(Change listing data)
=== Section Start ===

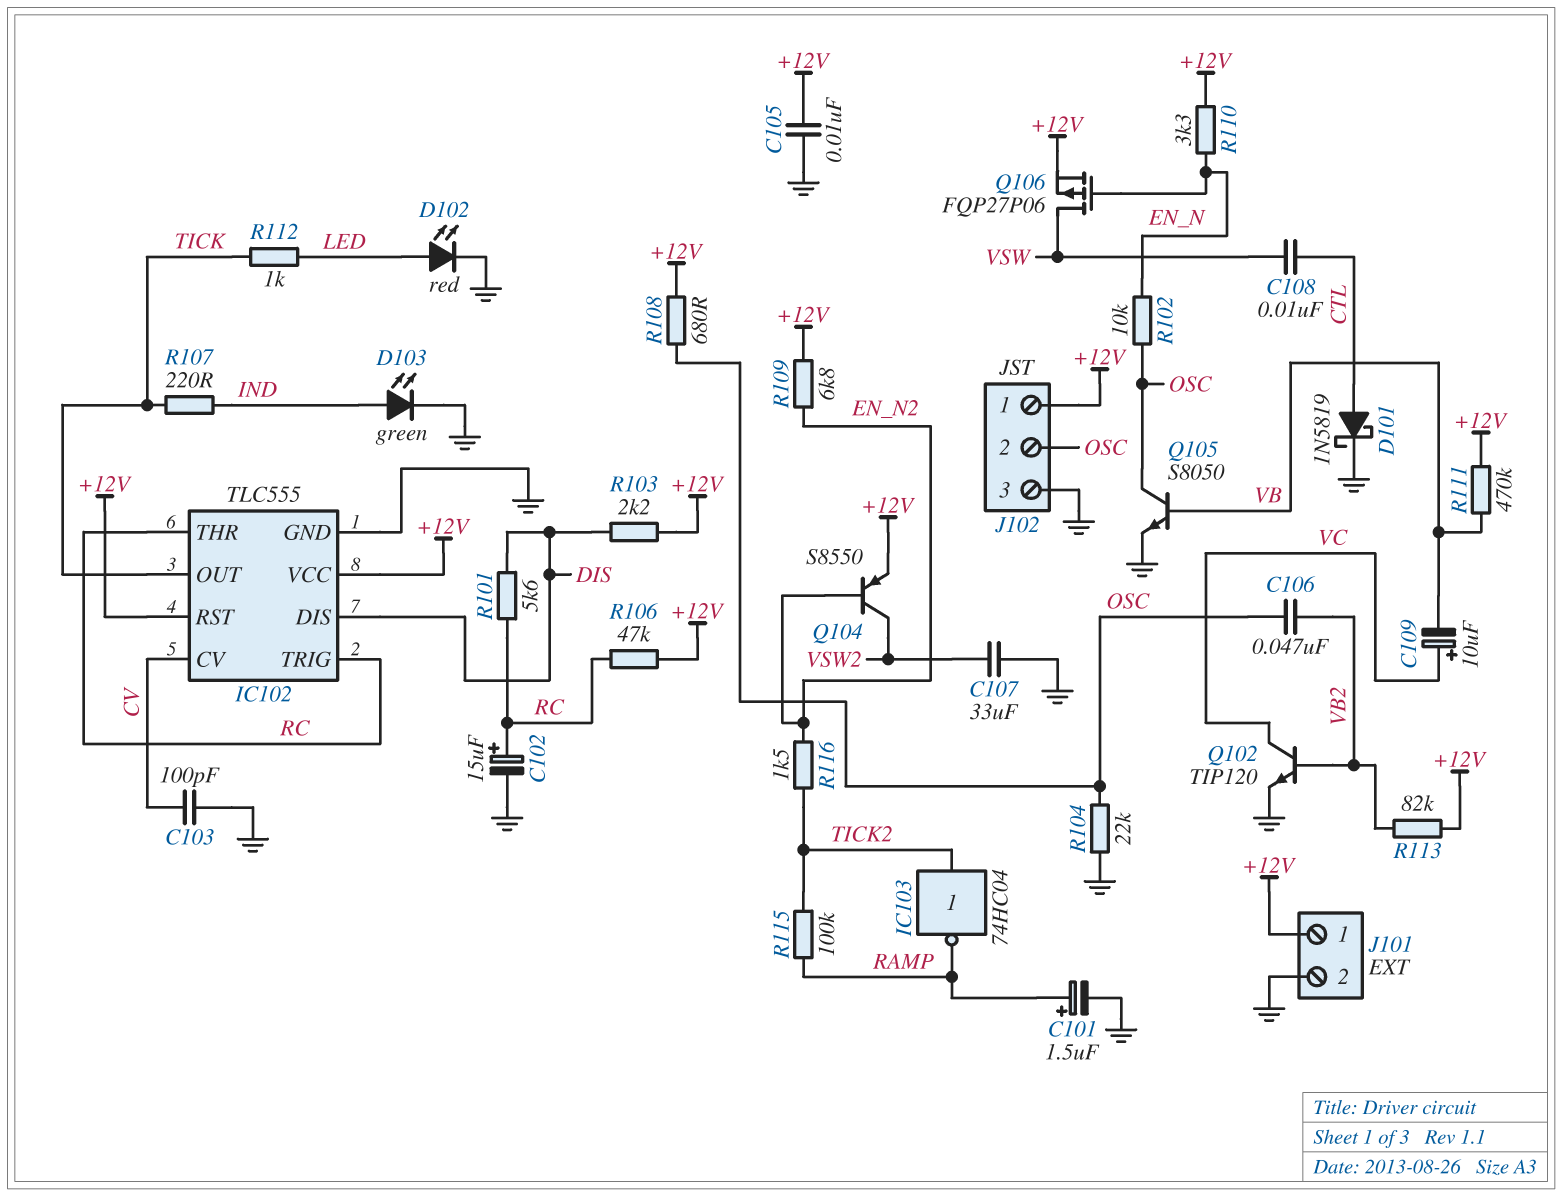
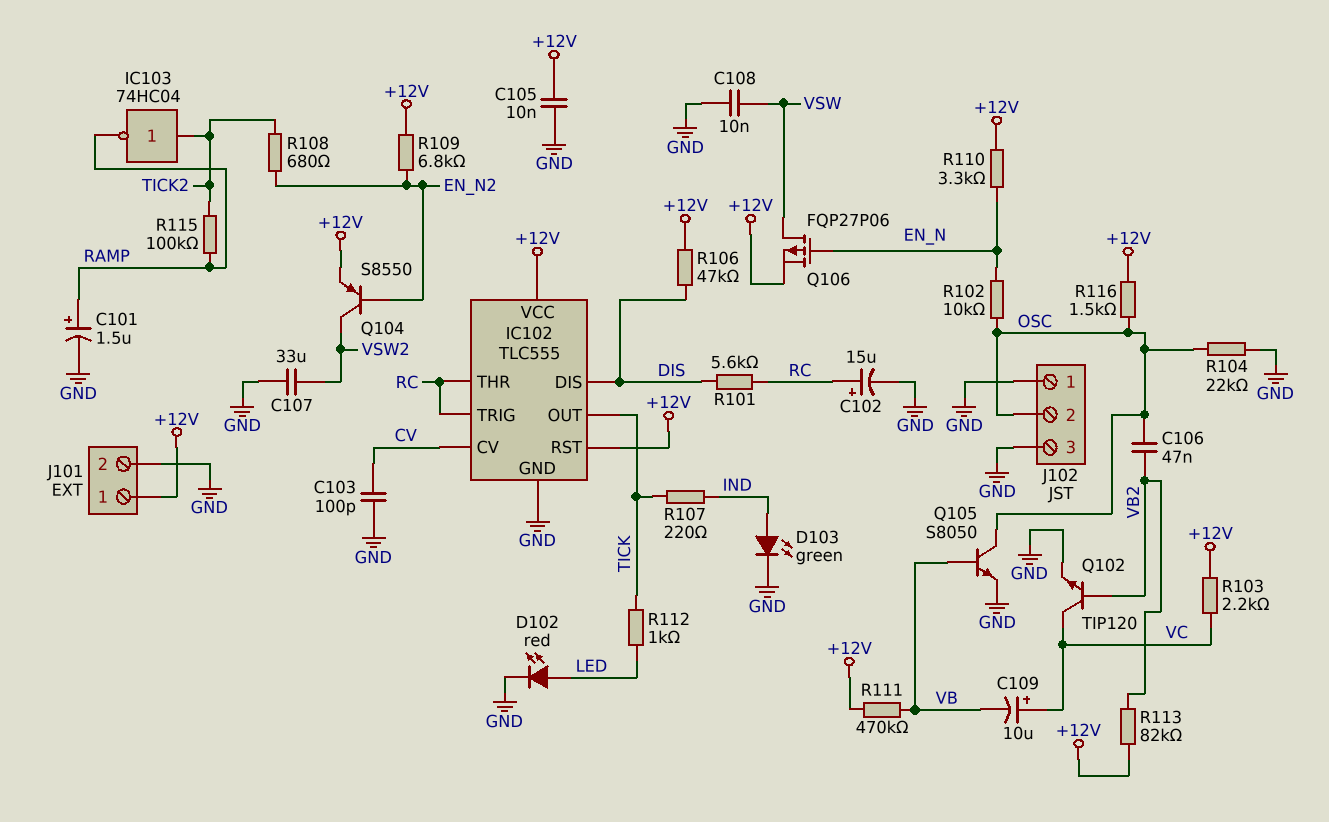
C108: 10nF (CTL, VSW) -> 10nF (GND, VSW)
D101: schottky 1N5819 (A CTL, K GND) -> none
J102 pin 1: +12V -> GND
R103: 2.2k (+12V, DIS) -> 2.2k (+12V, VC)
R106: 47k (+12V, RC) -> 47k (+12V, DIS)
R108: 680 (+12V, OSC) -> 680 (EN_N2, TICK2)
R116: 1.5k (EN_N2, TICK2) -> 1.5k (+12V, OSC)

=== Section End ===

Your answer must be the line that contains "D101: schottky 1N5819 (A CTL, K GND) -> none" and every line after it to the end of the records, reproduced exactly.

Answer to this task
D101: schottky 1N5819 (A CTL, K GND) -> none
J102 pin 1: +12V -> GND
R103: 2.2k (+12V, DIS) -> 2.2k (+12V, VC)
R106: 47k (+12V, RC) -> 47k (+12V, DIS)
R108: 680 (+12V, OSC) -> 680 (EN_N2, TICK2)
R116: 1.5k (EN_N2, TICK2) -> 1.5k (+12V, OSC)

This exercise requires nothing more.